= Available records =
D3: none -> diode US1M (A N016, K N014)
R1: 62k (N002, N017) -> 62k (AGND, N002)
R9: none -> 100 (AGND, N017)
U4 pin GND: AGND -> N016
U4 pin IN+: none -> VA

--

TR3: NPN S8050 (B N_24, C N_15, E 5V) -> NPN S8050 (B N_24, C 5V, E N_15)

...

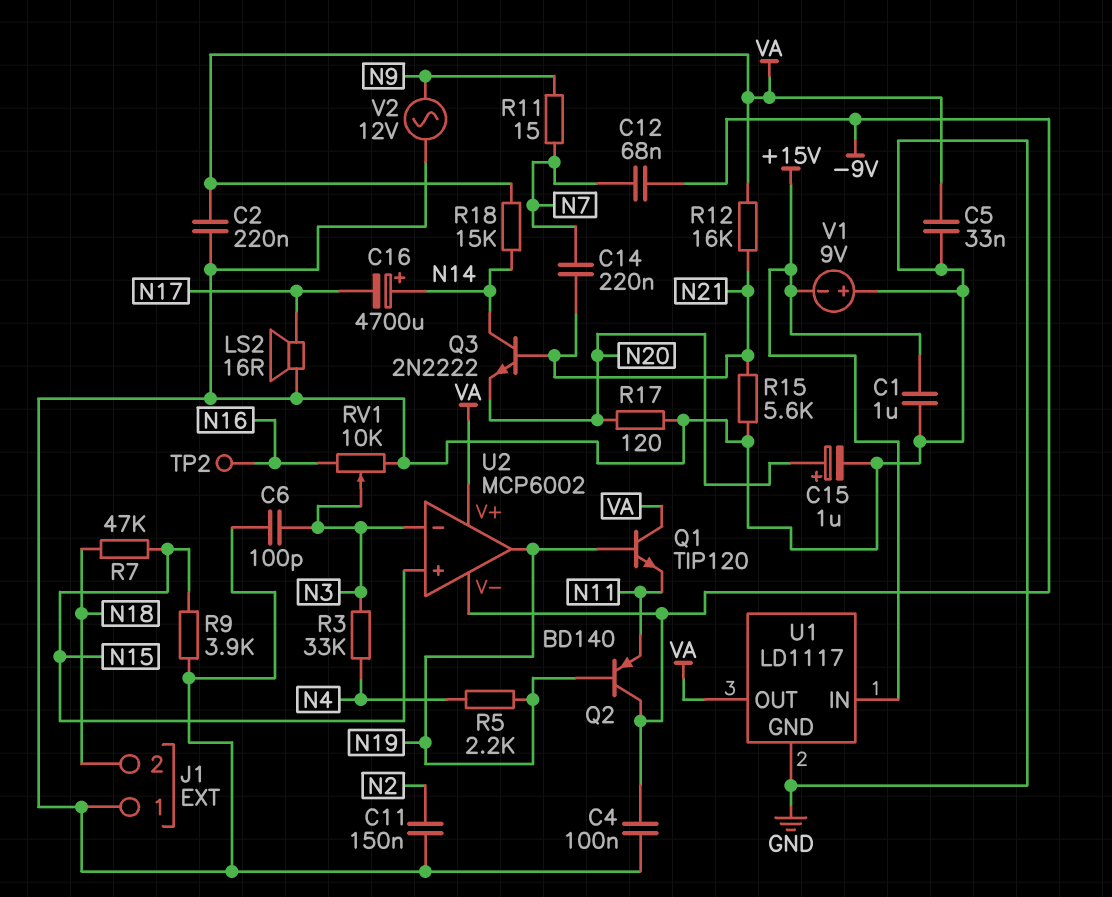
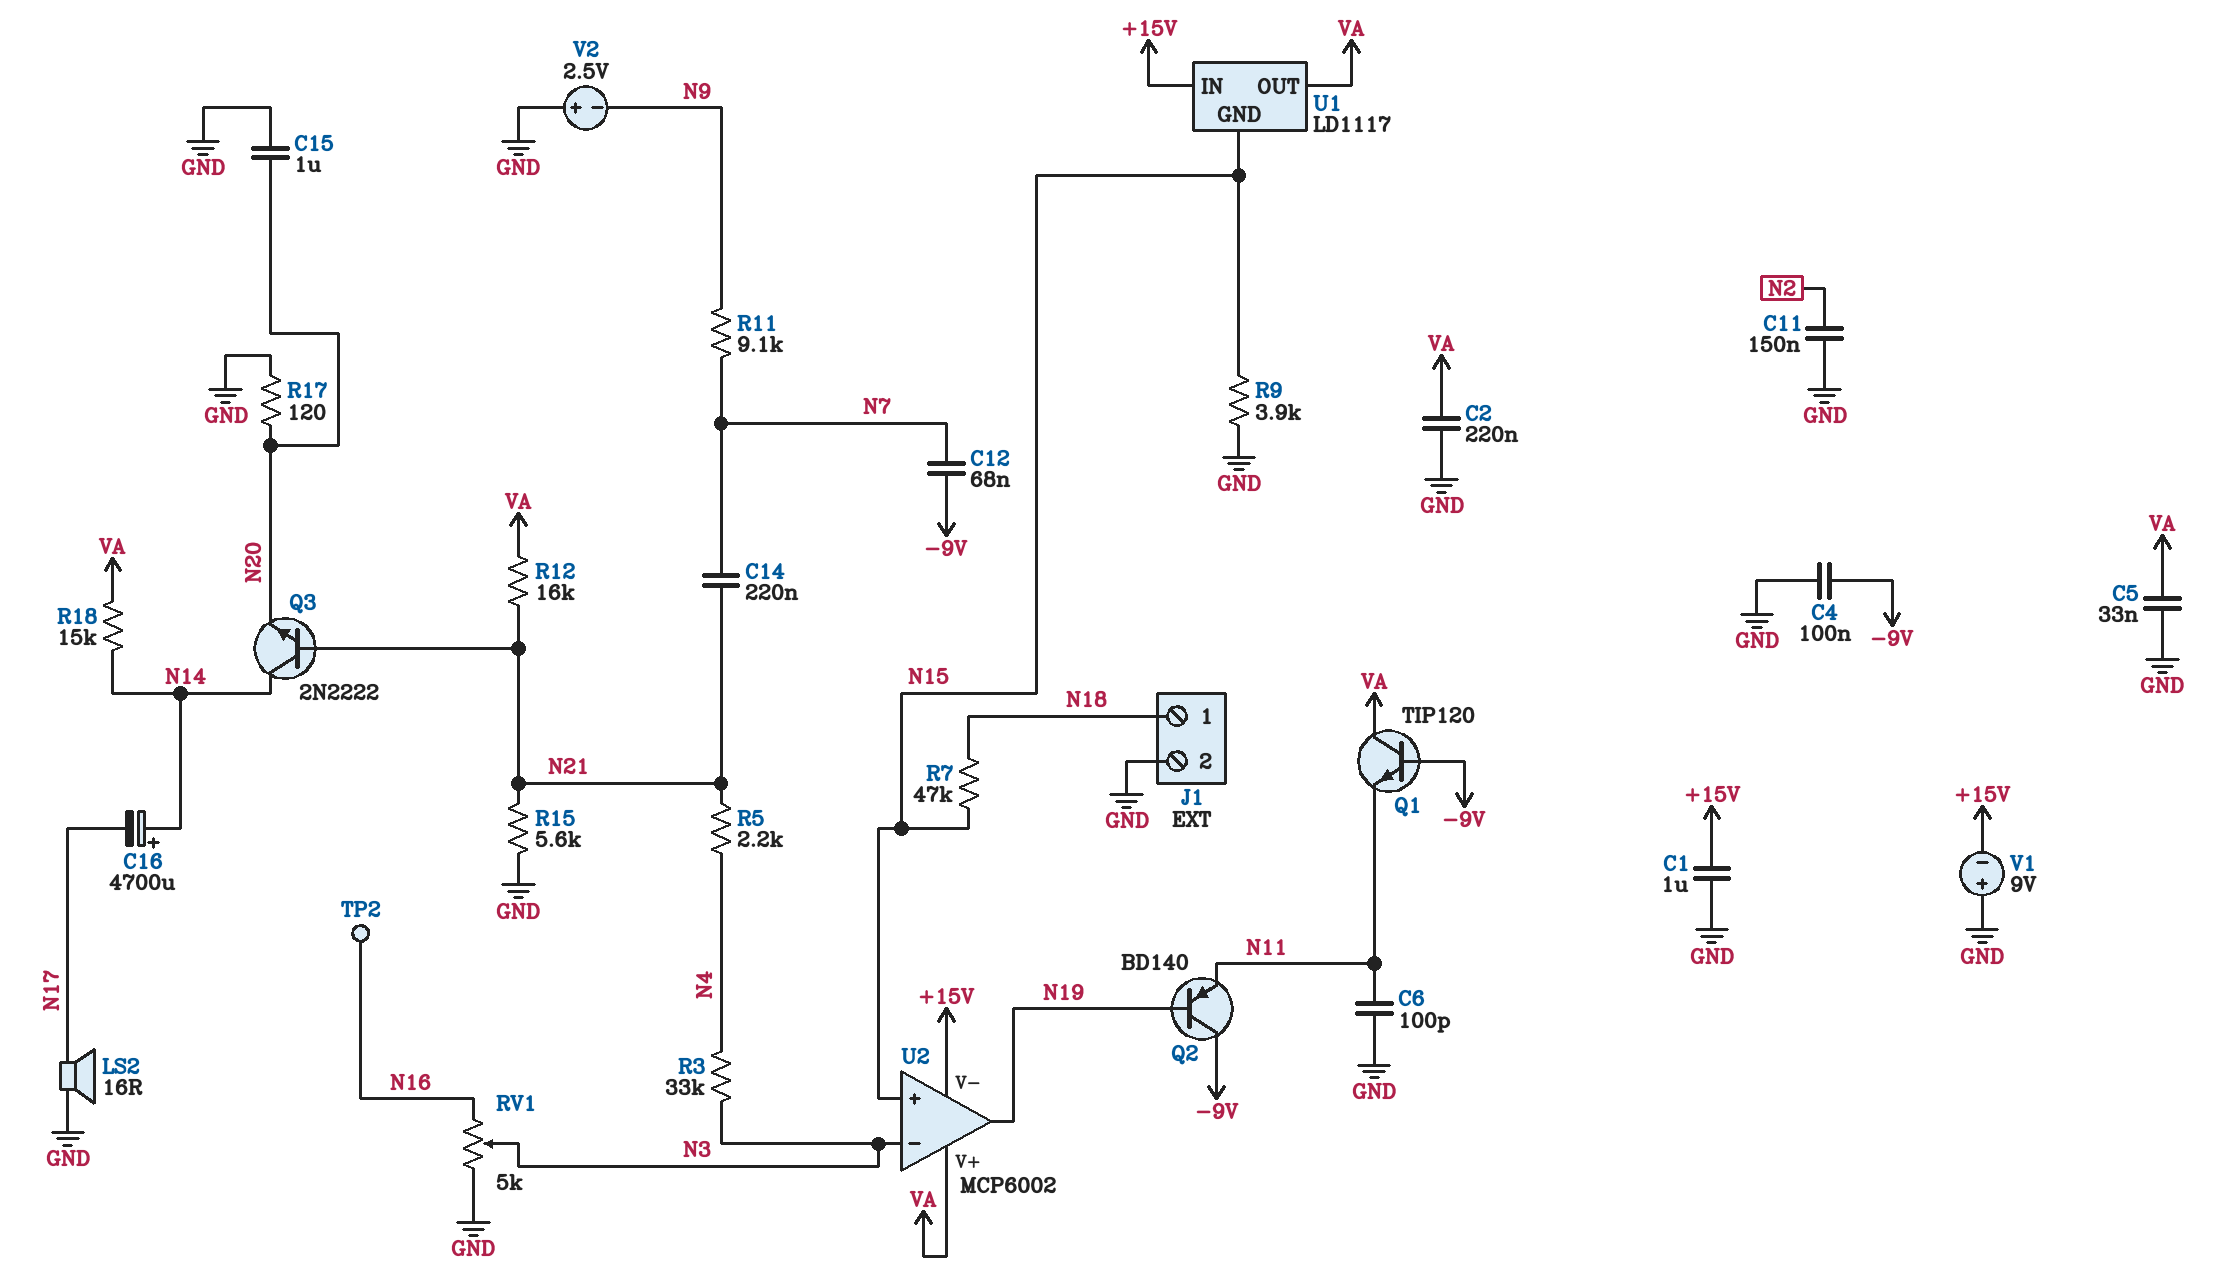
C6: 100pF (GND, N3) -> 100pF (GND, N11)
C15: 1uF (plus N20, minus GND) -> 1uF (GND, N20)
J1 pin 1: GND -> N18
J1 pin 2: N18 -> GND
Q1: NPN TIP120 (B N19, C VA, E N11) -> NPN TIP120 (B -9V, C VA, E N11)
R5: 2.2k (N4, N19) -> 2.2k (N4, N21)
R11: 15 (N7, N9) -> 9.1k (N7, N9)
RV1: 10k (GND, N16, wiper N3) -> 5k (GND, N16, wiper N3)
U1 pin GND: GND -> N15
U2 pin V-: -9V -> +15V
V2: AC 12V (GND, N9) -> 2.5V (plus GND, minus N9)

= What is required =
From the data above, output exactly the lines between the one containing "J1 pin 1: GND -> N18" and the one containing "V2: AC 12V (GND, N9)", counting both of them.

= Answer to this exercise =
J1 pin 1: GND -> N18
J1 pin 2: N18 -> GND
Q1: NPN TIP120 (B N19, C VA, E N11) -> NPN TIP120 (B -9V, C VA, E N11)
R5: 2.2k (N4, N19) -> 2.2k (N4, N21)
R11: 15 (N7, N9) -> 9.1k (N7, N9)
RV1: 10k (GND, N16, wiper N3) -> 5k (GND, N16, wiper N3)
U1 pin GND: GND -> N15
U2 pin V-: -9V -> +15V
V2: AC 12V (GND, N9) -> 2.5V (plus GND, minus N9)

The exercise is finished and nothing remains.